BEGIN Supplied data

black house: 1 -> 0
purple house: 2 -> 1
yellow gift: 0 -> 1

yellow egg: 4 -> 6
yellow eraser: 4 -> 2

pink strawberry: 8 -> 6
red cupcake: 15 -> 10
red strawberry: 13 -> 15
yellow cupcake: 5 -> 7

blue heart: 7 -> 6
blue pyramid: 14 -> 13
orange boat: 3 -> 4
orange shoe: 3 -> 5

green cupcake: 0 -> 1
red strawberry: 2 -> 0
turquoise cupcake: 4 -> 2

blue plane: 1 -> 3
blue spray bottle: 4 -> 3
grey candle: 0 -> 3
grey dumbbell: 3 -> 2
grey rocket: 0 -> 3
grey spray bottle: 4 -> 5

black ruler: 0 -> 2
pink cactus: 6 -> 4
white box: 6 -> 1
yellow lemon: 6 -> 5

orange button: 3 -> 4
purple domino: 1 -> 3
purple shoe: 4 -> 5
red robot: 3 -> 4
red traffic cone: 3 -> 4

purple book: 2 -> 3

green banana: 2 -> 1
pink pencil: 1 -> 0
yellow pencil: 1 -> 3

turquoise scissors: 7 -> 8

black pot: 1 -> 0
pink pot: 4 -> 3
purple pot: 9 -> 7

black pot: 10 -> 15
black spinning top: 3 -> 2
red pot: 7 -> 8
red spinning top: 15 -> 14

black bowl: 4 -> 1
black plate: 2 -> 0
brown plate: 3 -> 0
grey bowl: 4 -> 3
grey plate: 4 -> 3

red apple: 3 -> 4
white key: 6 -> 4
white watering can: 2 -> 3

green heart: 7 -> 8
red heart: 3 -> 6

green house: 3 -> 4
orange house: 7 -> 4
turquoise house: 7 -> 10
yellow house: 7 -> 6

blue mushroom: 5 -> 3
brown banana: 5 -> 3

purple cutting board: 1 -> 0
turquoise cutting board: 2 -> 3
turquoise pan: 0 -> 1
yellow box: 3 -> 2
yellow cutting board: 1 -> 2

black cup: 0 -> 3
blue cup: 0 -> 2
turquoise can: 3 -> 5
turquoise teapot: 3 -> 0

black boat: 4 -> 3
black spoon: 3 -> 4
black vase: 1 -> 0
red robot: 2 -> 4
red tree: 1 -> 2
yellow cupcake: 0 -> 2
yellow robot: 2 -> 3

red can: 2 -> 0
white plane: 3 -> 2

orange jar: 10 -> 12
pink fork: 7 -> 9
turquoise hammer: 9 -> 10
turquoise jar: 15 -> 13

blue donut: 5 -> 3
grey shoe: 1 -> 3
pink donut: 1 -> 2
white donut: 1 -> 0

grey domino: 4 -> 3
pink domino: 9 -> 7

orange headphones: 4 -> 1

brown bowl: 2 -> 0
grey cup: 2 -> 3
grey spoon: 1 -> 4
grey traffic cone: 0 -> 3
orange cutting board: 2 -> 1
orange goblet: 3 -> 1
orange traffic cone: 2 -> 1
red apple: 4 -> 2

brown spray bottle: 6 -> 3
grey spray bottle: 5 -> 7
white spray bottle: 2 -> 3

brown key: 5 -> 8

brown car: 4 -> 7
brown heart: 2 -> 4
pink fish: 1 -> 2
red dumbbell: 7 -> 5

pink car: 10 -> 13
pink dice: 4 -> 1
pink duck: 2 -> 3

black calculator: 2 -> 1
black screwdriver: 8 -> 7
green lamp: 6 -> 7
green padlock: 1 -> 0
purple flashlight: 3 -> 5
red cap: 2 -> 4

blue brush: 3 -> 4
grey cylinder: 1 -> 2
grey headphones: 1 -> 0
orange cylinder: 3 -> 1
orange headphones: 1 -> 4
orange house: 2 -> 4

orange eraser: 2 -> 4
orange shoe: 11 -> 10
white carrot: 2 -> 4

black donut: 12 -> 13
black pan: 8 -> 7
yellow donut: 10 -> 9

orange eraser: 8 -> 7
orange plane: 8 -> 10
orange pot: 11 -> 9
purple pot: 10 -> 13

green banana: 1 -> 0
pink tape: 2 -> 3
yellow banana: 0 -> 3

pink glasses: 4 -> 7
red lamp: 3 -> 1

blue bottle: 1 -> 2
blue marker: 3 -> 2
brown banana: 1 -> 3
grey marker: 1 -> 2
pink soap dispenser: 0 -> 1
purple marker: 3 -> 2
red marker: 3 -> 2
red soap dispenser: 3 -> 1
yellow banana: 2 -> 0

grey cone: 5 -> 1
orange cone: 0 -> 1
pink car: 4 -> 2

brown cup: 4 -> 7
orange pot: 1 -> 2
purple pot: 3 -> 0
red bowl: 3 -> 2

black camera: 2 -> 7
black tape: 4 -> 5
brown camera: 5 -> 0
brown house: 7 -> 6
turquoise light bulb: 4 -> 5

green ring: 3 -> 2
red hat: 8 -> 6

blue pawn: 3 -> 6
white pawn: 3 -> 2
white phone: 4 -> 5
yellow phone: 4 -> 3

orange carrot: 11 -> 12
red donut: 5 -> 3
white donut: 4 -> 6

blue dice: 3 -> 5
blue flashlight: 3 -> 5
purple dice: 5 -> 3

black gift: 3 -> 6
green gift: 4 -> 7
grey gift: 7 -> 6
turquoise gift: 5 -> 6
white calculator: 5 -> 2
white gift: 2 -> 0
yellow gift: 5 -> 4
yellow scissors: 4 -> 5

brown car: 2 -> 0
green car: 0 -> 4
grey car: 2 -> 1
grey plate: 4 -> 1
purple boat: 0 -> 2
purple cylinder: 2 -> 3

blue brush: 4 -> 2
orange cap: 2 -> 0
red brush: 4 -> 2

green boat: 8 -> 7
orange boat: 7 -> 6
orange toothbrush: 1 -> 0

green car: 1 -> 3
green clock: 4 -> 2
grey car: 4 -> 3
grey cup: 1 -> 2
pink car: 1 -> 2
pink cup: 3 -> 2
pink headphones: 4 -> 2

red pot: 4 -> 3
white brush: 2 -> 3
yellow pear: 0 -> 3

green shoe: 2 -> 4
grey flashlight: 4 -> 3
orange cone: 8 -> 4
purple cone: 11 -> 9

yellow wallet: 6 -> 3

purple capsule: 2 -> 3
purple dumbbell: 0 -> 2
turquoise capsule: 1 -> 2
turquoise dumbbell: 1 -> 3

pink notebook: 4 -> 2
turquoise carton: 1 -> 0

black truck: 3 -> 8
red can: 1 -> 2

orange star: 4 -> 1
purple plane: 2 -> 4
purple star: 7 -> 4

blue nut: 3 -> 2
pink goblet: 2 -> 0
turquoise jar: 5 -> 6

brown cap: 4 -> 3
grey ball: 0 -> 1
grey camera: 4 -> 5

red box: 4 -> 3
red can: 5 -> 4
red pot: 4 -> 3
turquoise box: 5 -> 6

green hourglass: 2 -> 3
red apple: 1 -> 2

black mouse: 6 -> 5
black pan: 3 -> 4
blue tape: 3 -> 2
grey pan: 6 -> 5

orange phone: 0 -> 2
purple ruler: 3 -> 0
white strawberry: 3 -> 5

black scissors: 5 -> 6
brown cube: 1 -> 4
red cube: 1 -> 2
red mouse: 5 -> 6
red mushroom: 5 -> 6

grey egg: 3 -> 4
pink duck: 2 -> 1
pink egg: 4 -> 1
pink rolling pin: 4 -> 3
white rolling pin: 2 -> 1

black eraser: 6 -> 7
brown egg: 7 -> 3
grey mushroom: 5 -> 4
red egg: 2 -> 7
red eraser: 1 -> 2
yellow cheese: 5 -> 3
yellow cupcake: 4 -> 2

END Supplied data

» Exercise aim
Could you return exactly the stretch of the data above that starts at the line with "grey spray bottle: 5 -> 7" and ends at the line with "orange cylinder: 3 -> 1", both lines included?

» Exercise result
grey spray bottle: 5 -> 7
white spray bottle: 2 -> 3

brown key: 5 -> 8

brown car: 4 -> 7
brown heart: 2 -> 4
pink fish: 1 -> 2
red dumbbell: 7 -> 5

pink car: 10 -> 13
pink dice: 4 -> 1
pink duck: 2 -> 3

black calculator: 2 -> 1
black screwdriver: 8 -> 7
green lamp: 6 -> 7
green padlock: 1 -> 0
purple flashlight: 3 -> 5
red cap: 2 -> 4

blue brush: 3 -> 4
grey cylinder: 1 -> 2
grey headphones: 1 -> 0
orange cylinder: 3 -> 1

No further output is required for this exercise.